# Exercise aim:
For the listing below, print exactly the lines from the line with "# camera: 60 degrees right, 0 degrees up" to the line with "swapped,gruszka/brązowy (no. 1", both included, and nothing beyond them.

# Data to examine:

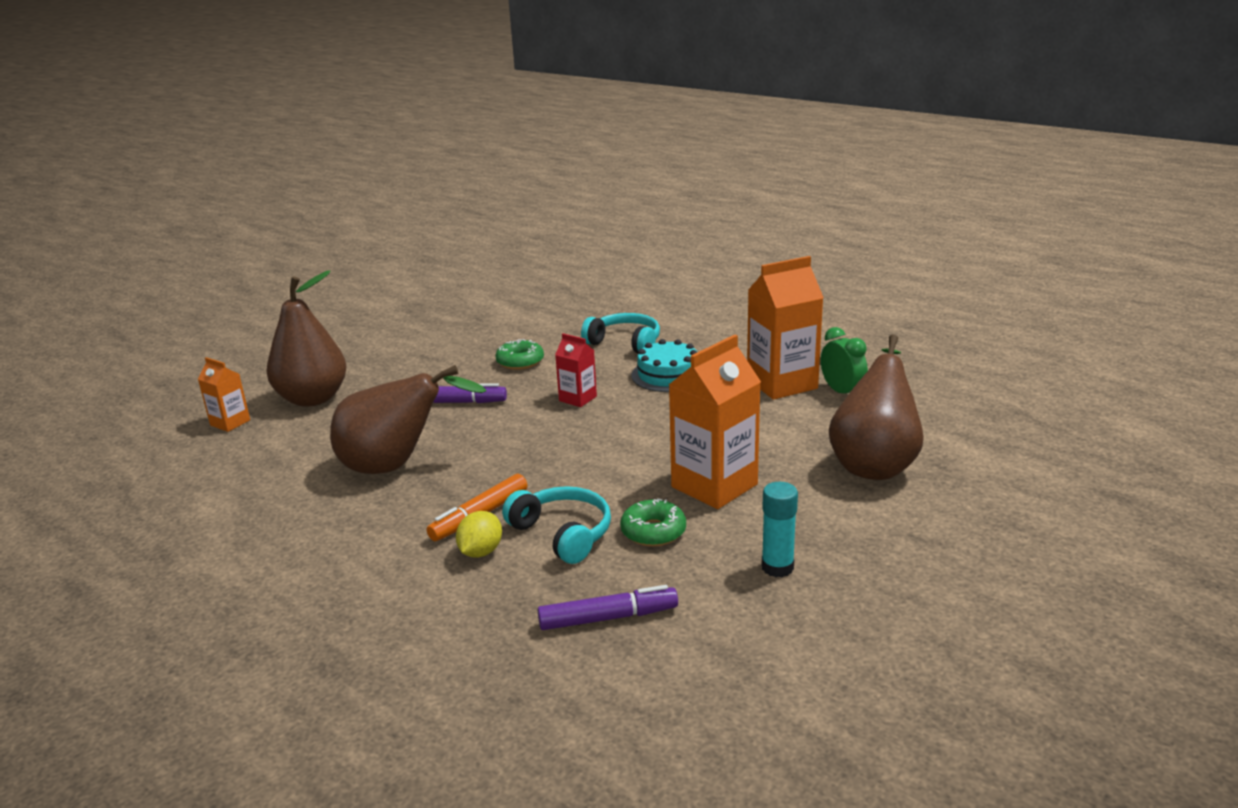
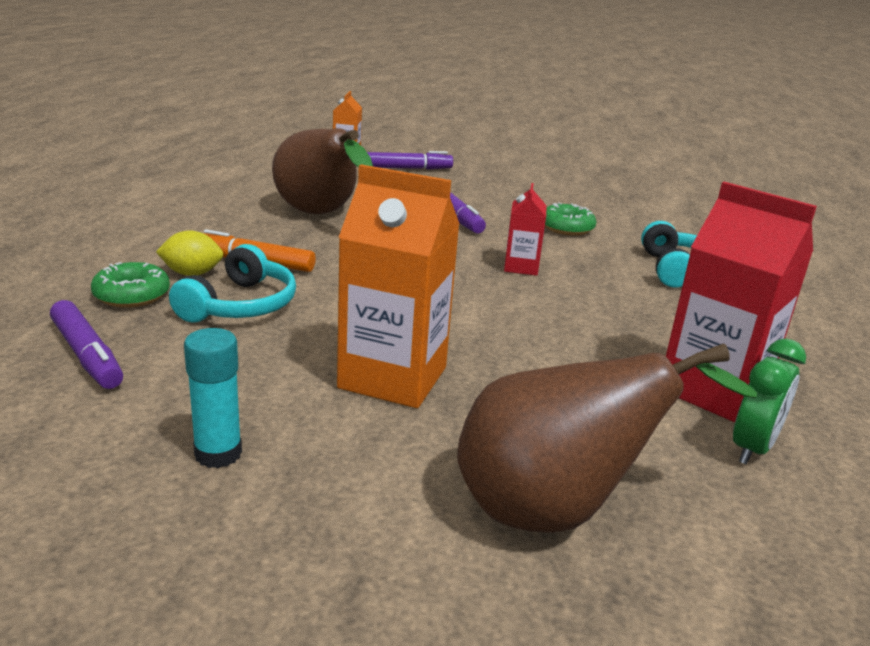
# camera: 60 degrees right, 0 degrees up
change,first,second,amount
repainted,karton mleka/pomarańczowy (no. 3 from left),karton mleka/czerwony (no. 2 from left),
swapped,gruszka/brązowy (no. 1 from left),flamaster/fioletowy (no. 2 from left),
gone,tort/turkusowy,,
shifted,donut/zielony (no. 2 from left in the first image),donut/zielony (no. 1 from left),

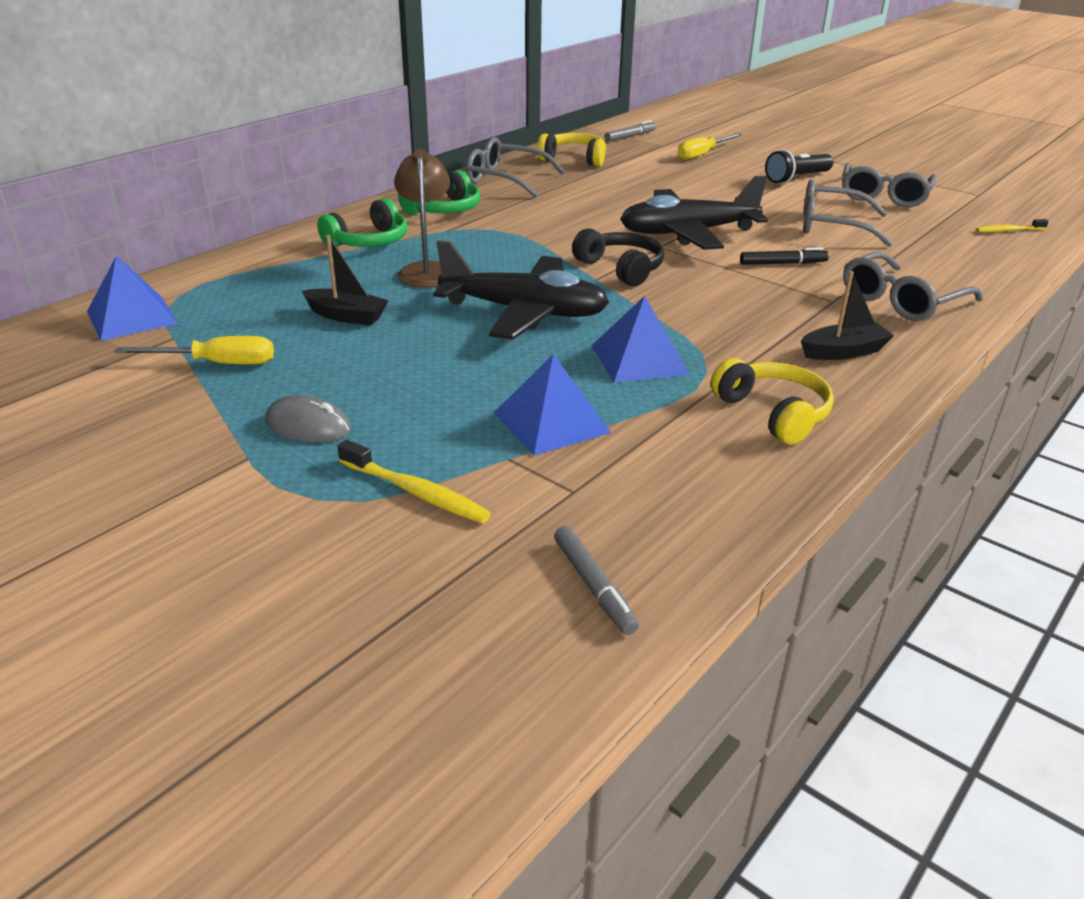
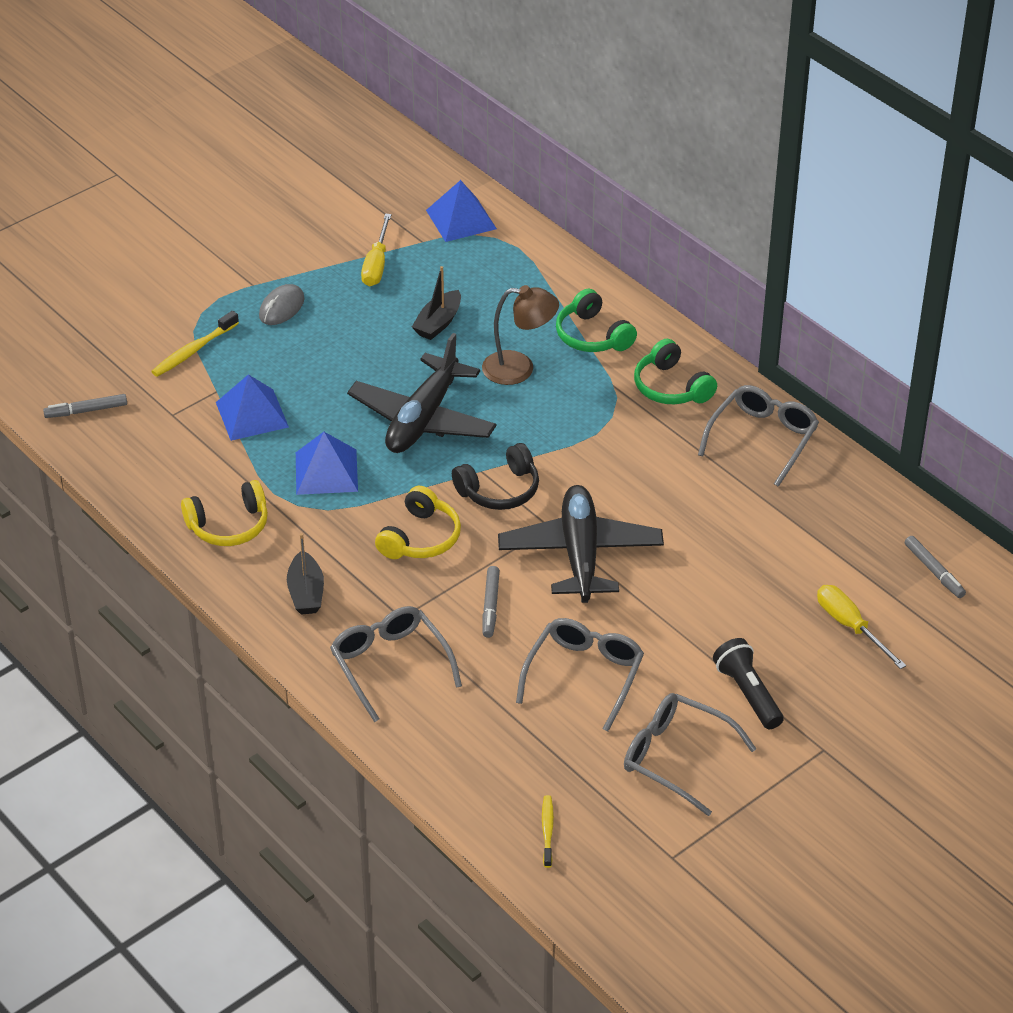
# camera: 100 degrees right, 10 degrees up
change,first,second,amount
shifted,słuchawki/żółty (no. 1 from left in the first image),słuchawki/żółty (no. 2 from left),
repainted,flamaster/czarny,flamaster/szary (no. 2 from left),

* * *

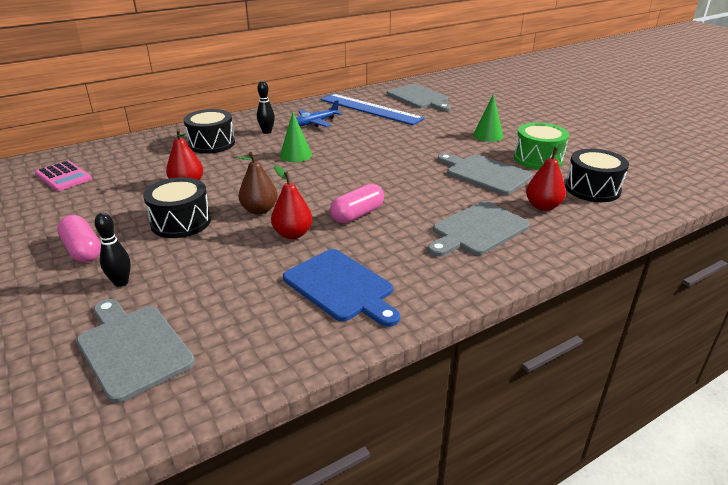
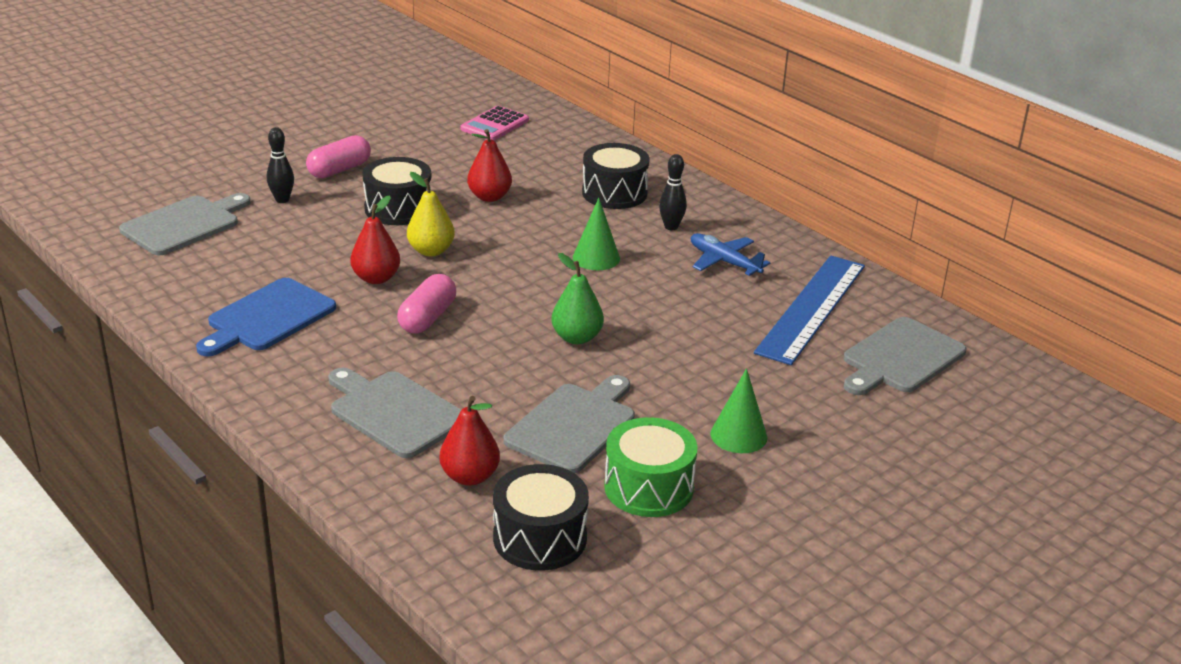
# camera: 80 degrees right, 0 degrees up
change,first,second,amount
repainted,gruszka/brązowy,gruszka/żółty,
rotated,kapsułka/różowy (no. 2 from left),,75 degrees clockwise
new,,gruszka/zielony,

# Result of the exercise:
# camera: 60 degrees right, 0 degrees up
change,first,second,amount
repainted,karton mleka/pomarańczowy (no. 3 from left),karton mleka/czerwony (no. 2 from left),
swapped,gruszka/brązowy (no. 1 from left),flamaster/fioletowy (no. 2 from left),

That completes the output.